── DATA ROWS ──

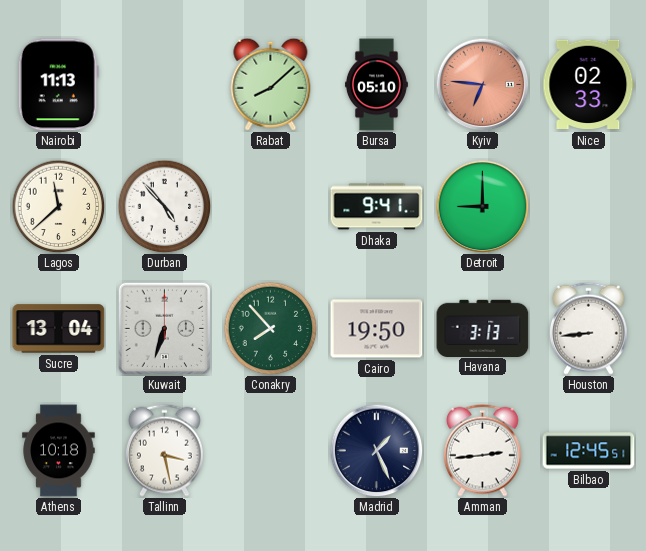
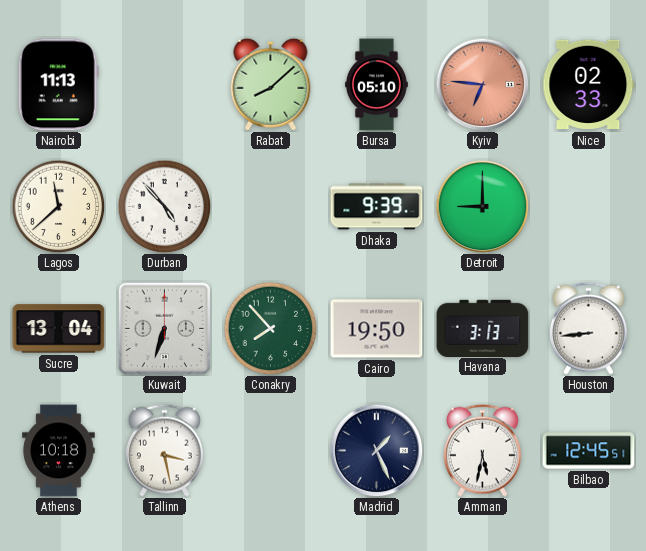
Dhaka: 9:41 -> 9:39
Amman: 2:44 -> 5:32
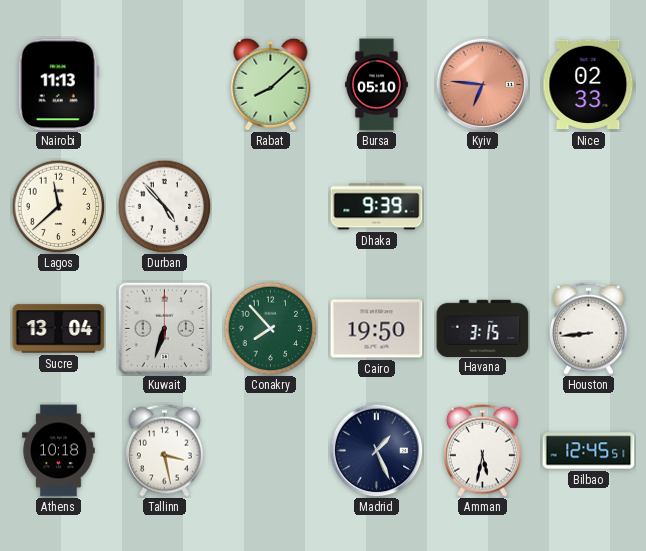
Detroit: 9:00 -> none
Havana: 3:13 -> 3:15
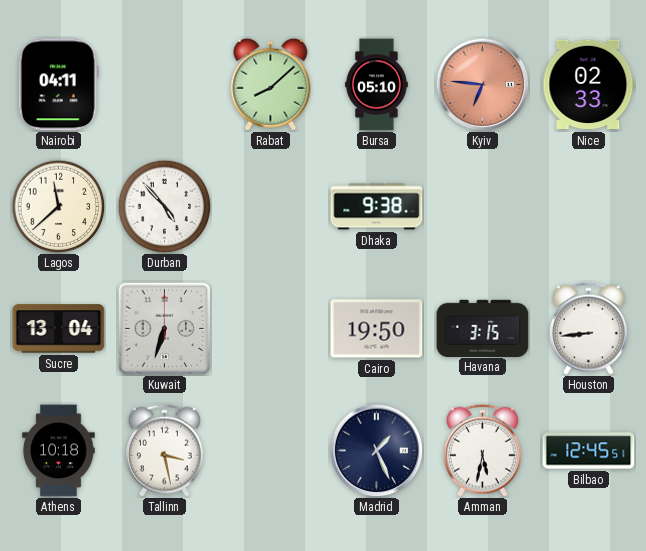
Nairobi: 11:13 -> 04:11
Dhaka: 9:39 -> 9:38
Conakry: 7:53 -> none
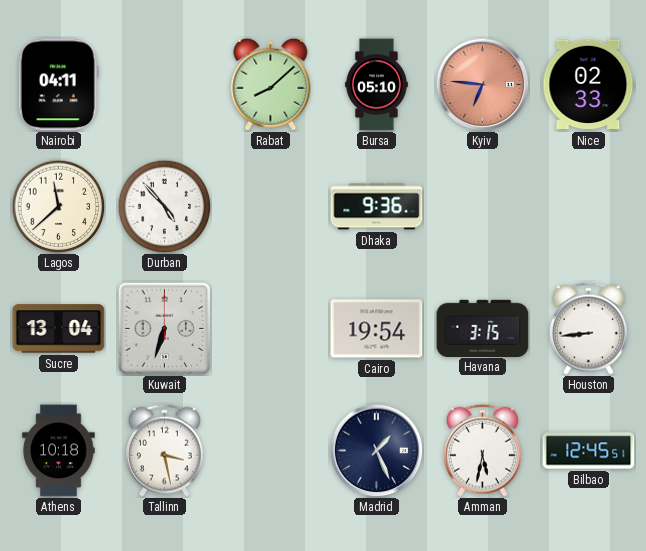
Dhaka: 9:38 -> 9:36
Cairo: 19:50 -> 19:54
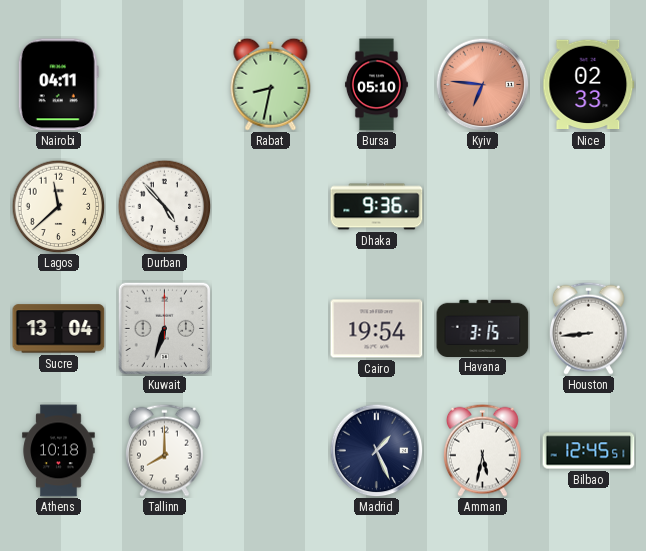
Rabat: 8:08 -> 8:32
Tallinn: 3:28 -> 8:00
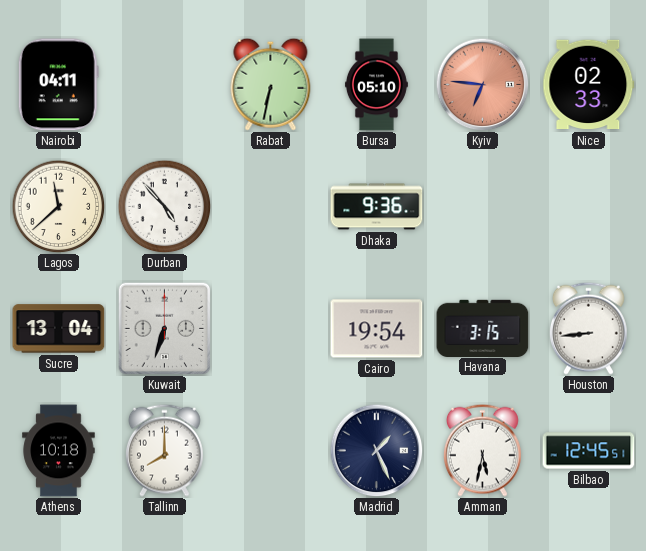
Rabat: 8:32 -> 6:32
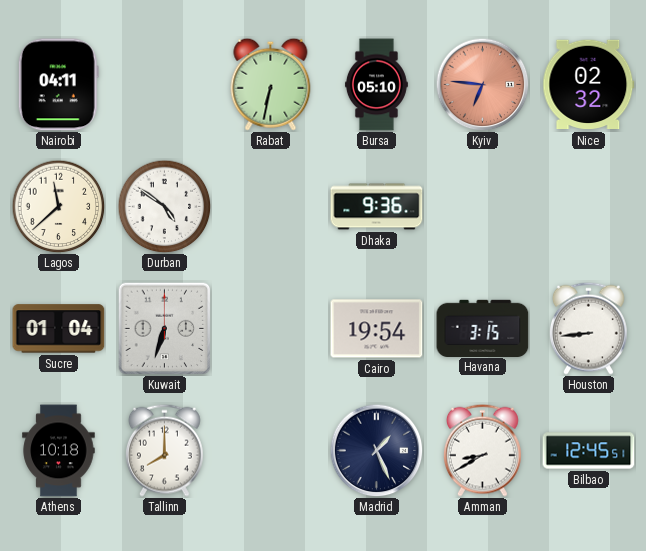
Nice: 02:33 -> 02:32
Durban: 4:53 -> 4:51
Sucre: 13:04 -> 01:04
Amman: 5:32 -> 8:40
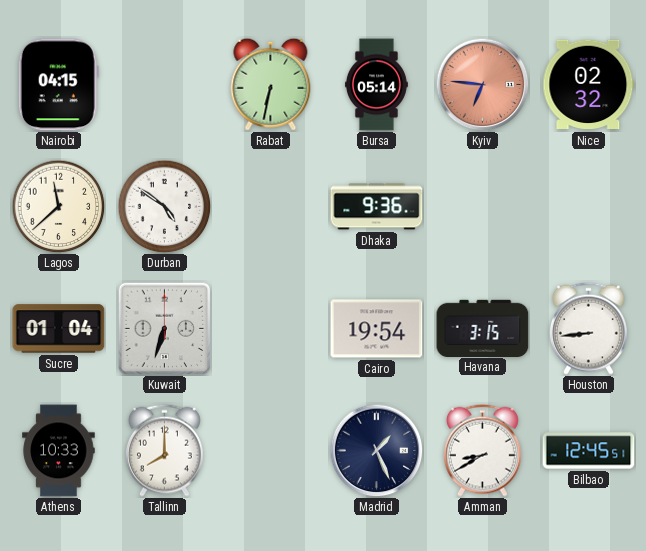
Nairobi: 04:11 -> 04:15
Bursa: 05:10 -> 05:14
Athens: 10:18 -> 10:33
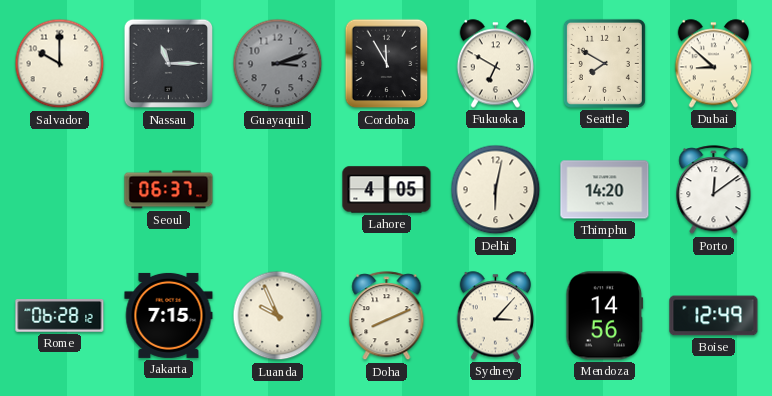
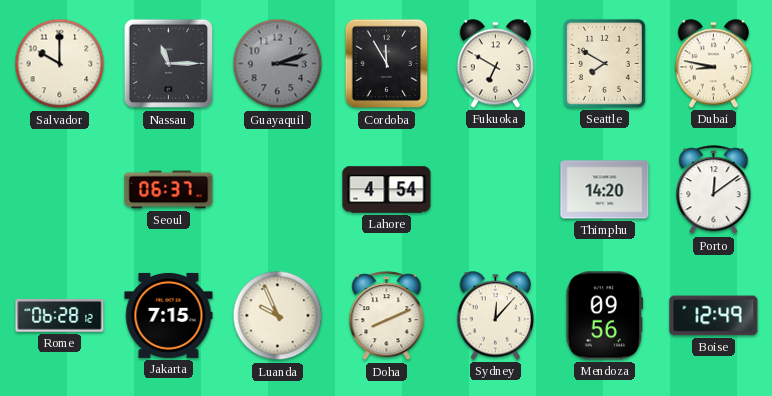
Dubai: 8:52 -> 8:47
Lahore: 4:05 -> 4:54
Delhi: 6:02 -> none
Sydney: 3:07 -> 12:07
Mendoza: 14:56 -> 09:56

───

● **JOB**
Copy out every line of the material above word for word, omitting the pictures.

● **RESULT BELOW**
Dhaka: 9:41 -> 9:39
Amman: 2:44 -> 5:32
Detroit: 9:00 -> none
Havana: 3:13 -> 3:15
Nairobi: 11:13 -> 04:11
Dhaka: 9:39 -> 9:38
Conakry: 7:53 -> none
Dhaka: 9:38 -> 9:36
Cairo: 19:50 -> 19:54
Rabat: 8:08 -> 8:32
Tallinn: 3:28 -> 8:00
Rabat: 8:32 -> 6:32
Nice: 02:33 -> 02:32
Durban: 4:53 -> 4:51
Sucre: 13:04 -> 01:04
Amman: 5:32 -> 8:40
Nairobi: 04:11 -> 04:15
Bursa: 05:10 -> 05:14
Athens: 10:18 -> 10:33
Dubai: 8:52 -> 8:47
Lahore: 4:05 -> 4:54
Delhi: 6:02 -> none
Sydney: 3:07 -> 12:07
Mendoza: 14:56 -> 09:56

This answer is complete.